▶ **Exercise description**:
Go through the data and retrieve each line that includes the string "cyan".

▶ **Supplied information**:
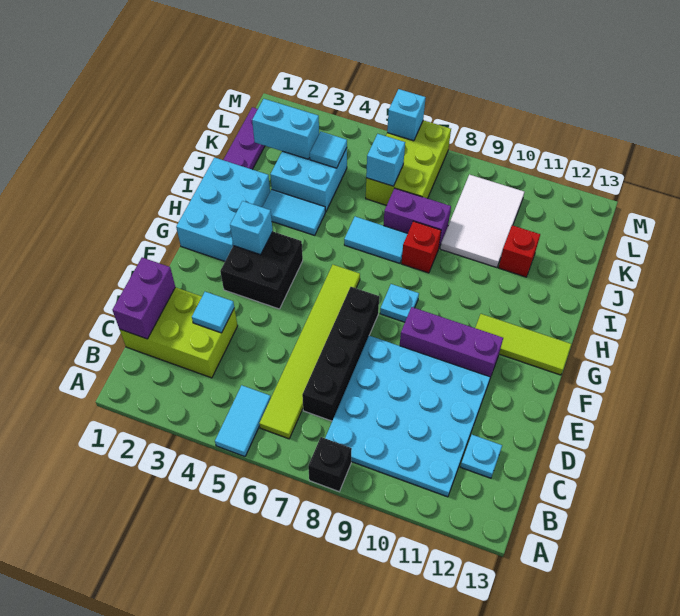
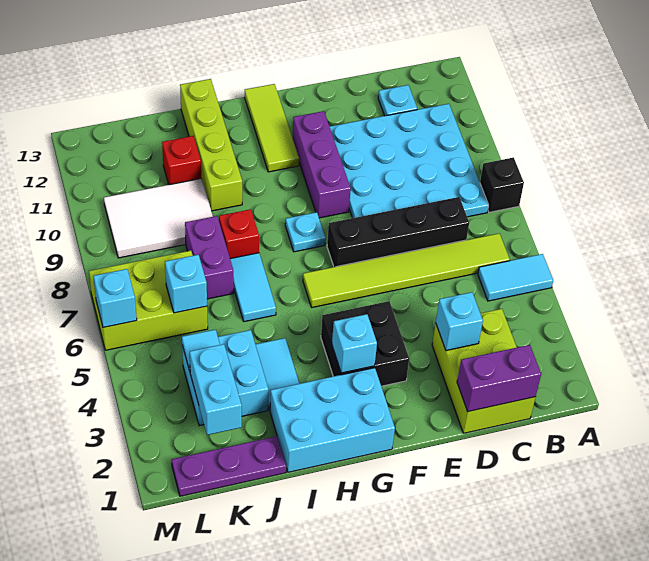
cyan tile D3 level 2 -> cyan brick D3 level 2
none -> lime brick I10:I13 level 1

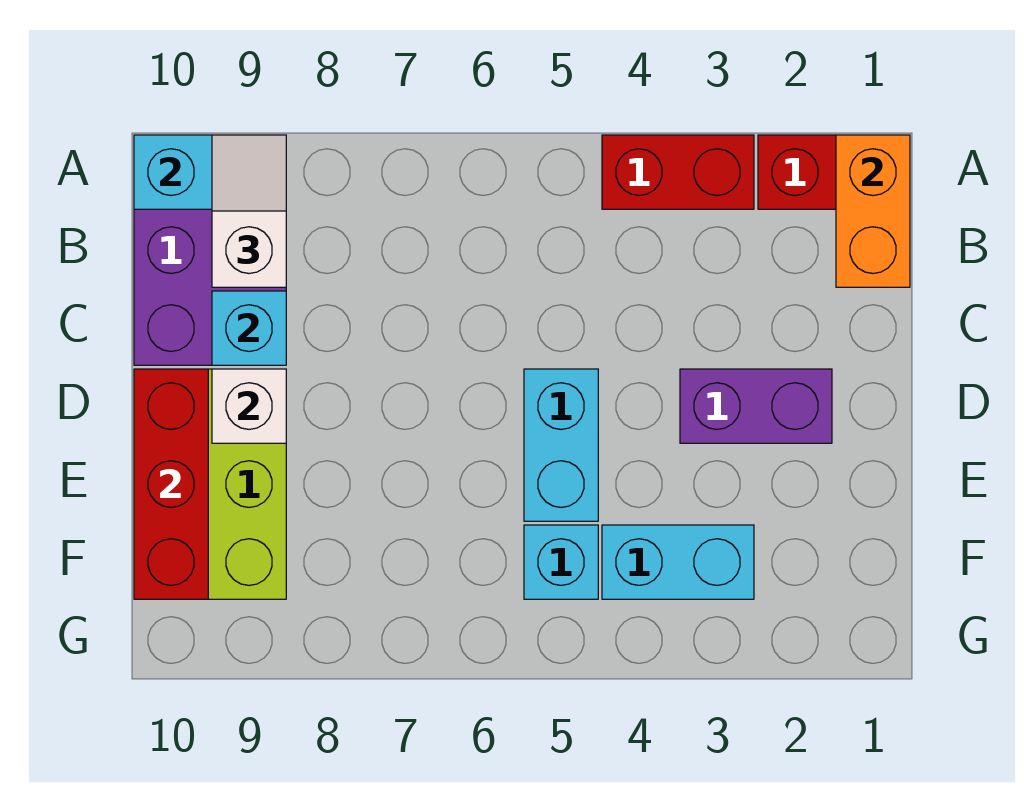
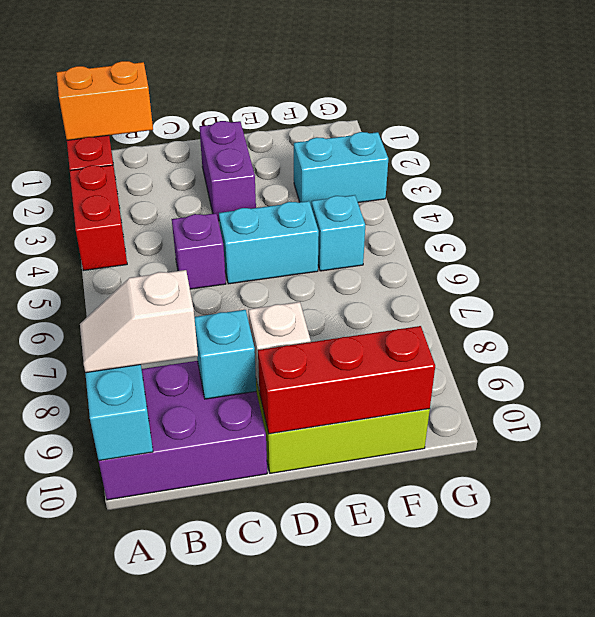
none -> purple brick C5 level 1
cyan brick F3:F4 level 1 -> cyan brick F3:G3 level 1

▶ **Answer**:
cyan tile D3 level 2 -> cyan brick D3 level 2
cyan brick F3:F4 level 1 -> cyan brick F3:G3 level 1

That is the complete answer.